[[ Provided entries open ]]

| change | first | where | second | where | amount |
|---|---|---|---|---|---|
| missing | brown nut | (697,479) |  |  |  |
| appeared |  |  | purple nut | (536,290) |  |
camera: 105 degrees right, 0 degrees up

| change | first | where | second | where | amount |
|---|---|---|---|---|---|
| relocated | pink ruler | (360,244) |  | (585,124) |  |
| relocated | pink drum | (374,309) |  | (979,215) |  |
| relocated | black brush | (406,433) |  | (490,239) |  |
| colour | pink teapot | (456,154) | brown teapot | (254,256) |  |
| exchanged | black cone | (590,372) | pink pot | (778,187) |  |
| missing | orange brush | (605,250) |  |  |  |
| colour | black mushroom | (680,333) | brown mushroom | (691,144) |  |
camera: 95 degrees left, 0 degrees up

[[ Provided entries closed ]]

» What you are asked to do
Take the line that contains "purple nut |" and each line after it through the end of the records, and repeat them all exactly. Nothing else.

» Task result
| appeared |  |  | purple nut | (536,290) |  |
camera: 105 degrees right, 0 degrees up

| change | first | where | second | where | amount |
|---|---|---|---|---|---|
| relocated | pink ruler | (360,244) |  | (585,124) |  |
| relocated | pink drum | (374,309) |  | (979,215) |  |
| relocated | black brush | (406,433) |  | (490,239) |  |
| colour | pink teapot | (456,154) | brown teapot | (254,256) |  |
| exchanged | black cone | (590,372) | pink pot | (778,187) |  |
| missing | orange brush | (605,250) |  |  |  |
| colour | black mushroom | (680,333) | brown mushroom | (691,144) |  |
camera: 95 degrees left, 0 degrees up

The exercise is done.